WHAT THE TASK ASKS: No pictures, please. Output the lines from the start of the data through the line that contains "red semicircle: (71, 57)", both included, exactly as they stand.

Start of DATA

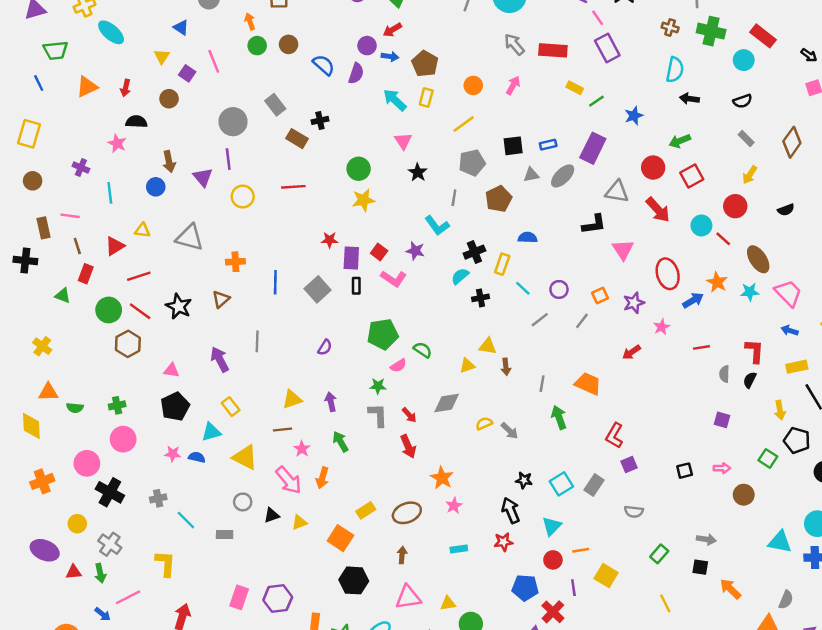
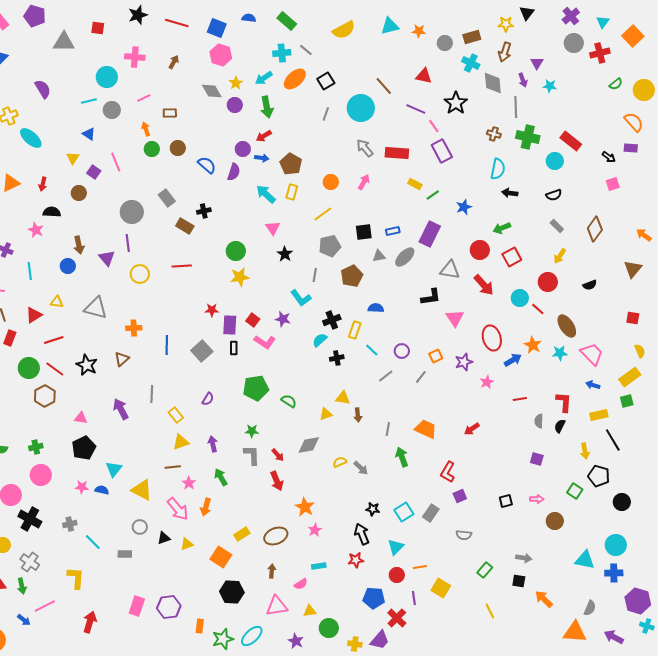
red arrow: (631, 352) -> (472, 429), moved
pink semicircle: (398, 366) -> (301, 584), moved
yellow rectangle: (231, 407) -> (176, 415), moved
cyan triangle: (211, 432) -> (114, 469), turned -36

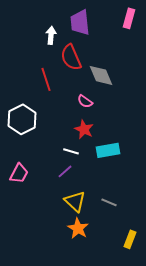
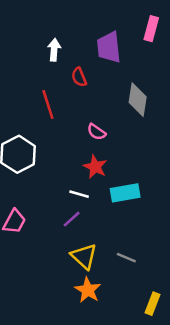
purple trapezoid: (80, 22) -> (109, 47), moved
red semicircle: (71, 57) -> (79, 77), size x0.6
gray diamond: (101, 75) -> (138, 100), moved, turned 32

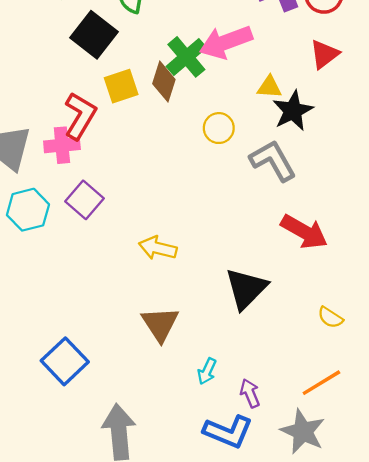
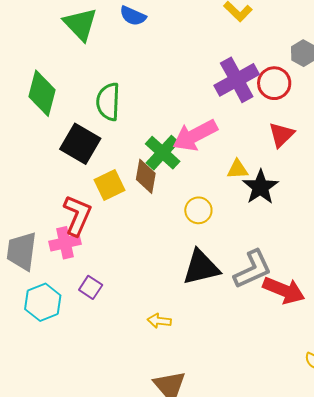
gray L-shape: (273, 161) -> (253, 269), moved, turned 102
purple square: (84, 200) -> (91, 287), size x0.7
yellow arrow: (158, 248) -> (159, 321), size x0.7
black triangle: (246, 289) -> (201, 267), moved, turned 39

End of DATA

ANSWER SPACE:
red arrow: (631, 352) -> (472, 429), moved
pink semicircle: (398, 366) -> (301, 584), moved
yellow rectangle: (231, 407) -> (176, 415), moved
cyan triangle: (211, 432) -> (114, 469), turned -36

purple trapezoid: (80, 22) -> (109, 47), moved
red semicircle: (71, 57) -> (79, 77), size x0.6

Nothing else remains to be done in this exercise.